_Exercise_
Start to finish, print the entries exactly, and carry none of the pictures over.

== Provided entries ==

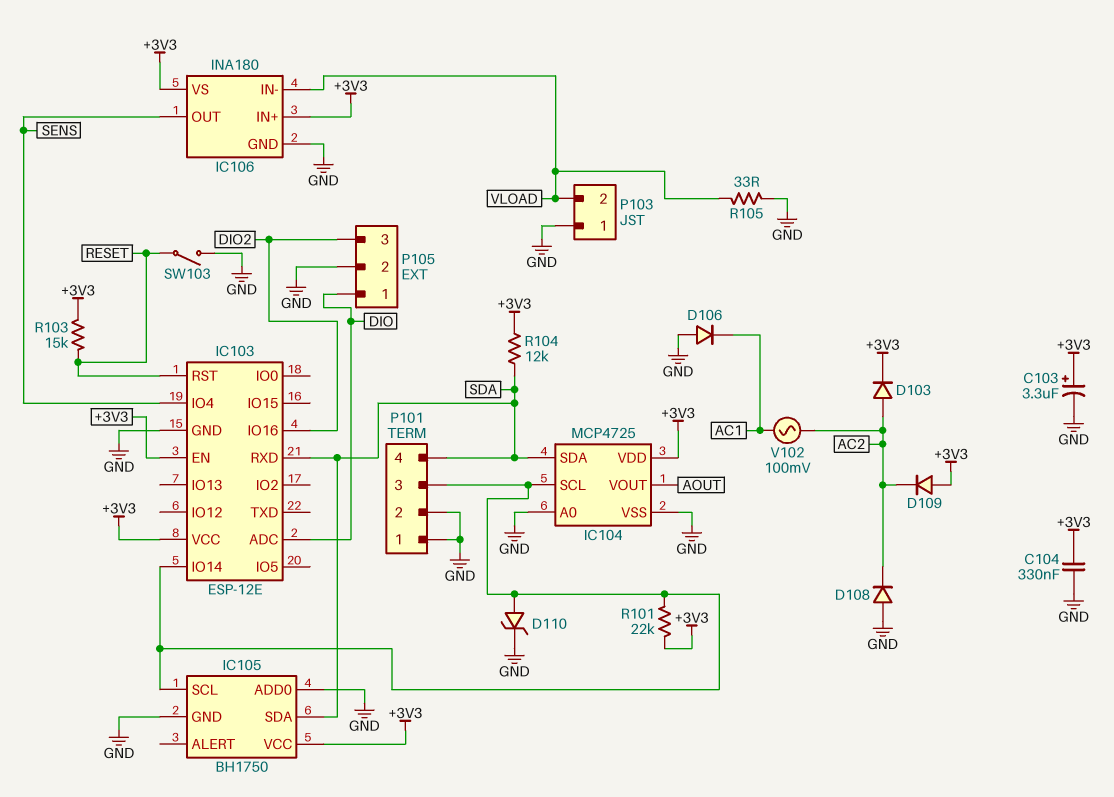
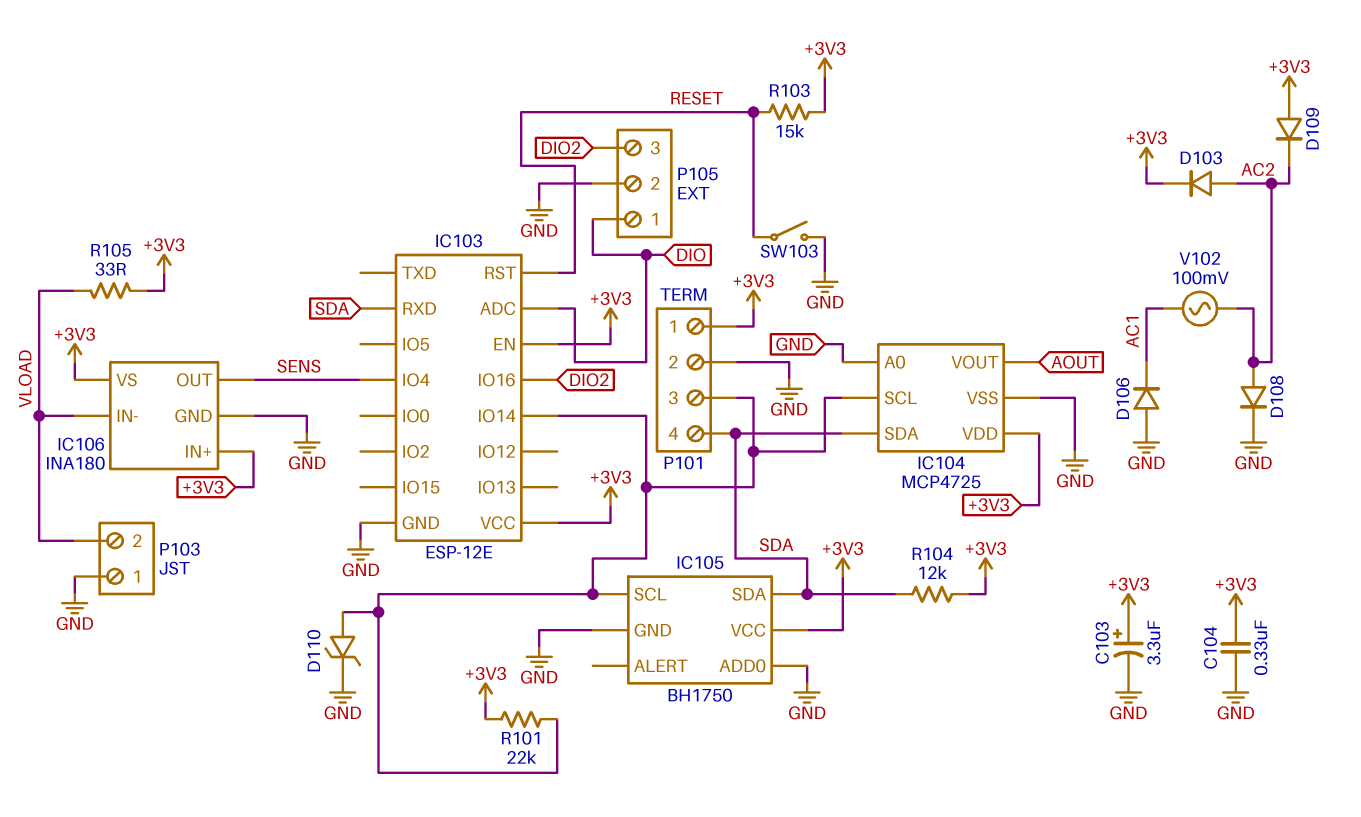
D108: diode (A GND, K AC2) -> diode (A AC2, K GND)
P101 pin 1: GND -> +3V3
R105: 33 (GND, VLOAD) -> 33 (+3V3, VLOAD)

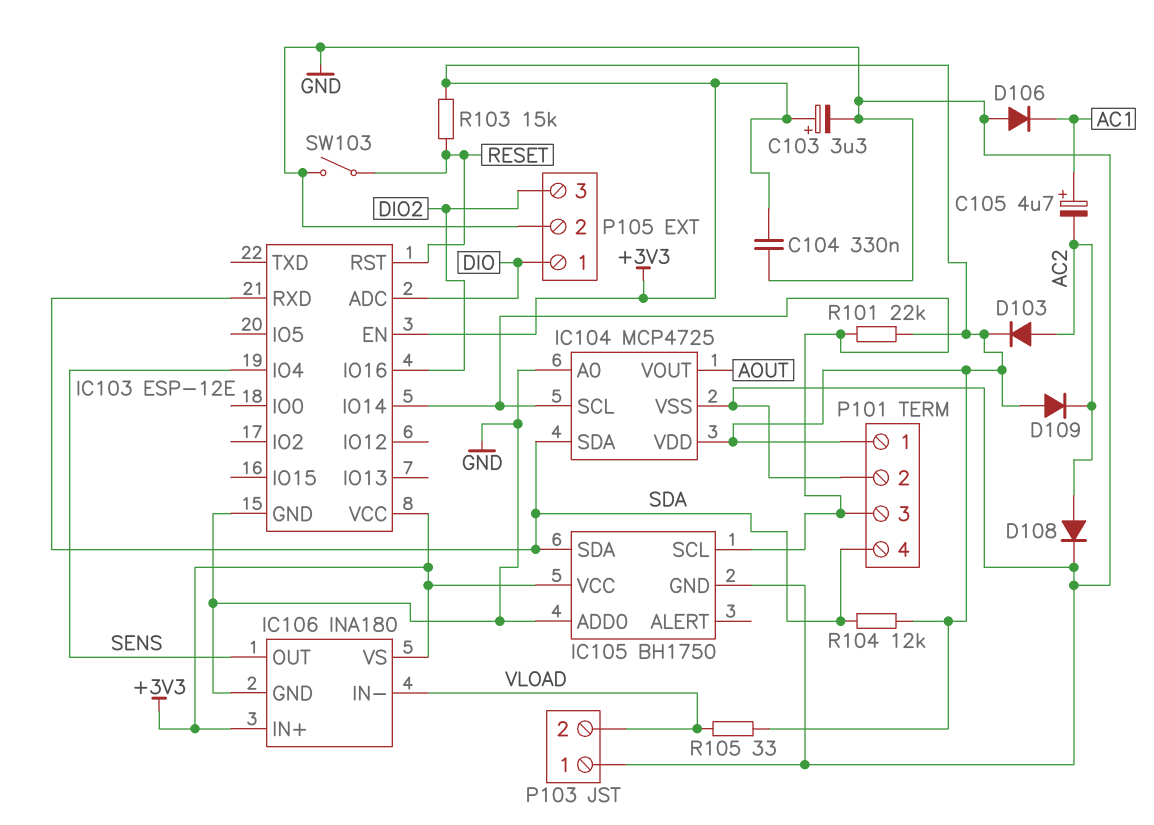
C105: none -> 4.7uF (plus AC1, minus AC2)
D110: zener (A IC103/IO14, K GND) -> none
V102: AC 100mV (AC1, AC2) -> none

===

_Output for this exercise_
D108: diode (A GND, K AC2) -> diode (A AC2, K GND)
P101 pin 1: GND -> +3V3
R105: 33 (GND, VLOAD) -> 33 (+3V3, VLOAD)

C105: none -> 4.7uF (plus AC1, minus AC2)
D110: zener (A IC103/IO14, K GND) -> none
V102: AC 100mV (AC1, AC2) -> none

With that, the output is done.